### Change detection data
■ ■ ■ ■ ■
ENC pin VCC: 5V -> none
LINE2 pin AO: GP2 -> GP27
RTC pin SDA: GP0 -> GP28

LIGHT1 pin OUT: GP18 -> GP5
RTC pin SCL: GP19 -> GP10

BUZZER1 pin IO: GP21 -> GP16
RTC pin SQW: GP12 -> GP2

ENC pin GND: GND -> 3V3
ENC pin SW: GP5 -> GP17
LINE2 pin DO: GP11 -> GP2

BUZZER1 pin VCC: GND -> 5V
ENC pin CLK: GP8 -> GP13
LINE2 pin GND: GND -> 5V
■ ■ ■ ■ ■
### Task item
What are the lines from the one with "ENC pin GND: GND -> 3V3" through the last line of the records above? Quote them exactly and add nothing.

### Solution
ENC pin GND: GND -> 3V3
ENC pin SW: GP5 -> GP17
LINE2 pin DO: GP11 -> GP2

BUZZER1 pin VCC: GND -> 5V
ENC pin CLK: GP8 -> GP13
LINE2 pin GND: GND -> 5V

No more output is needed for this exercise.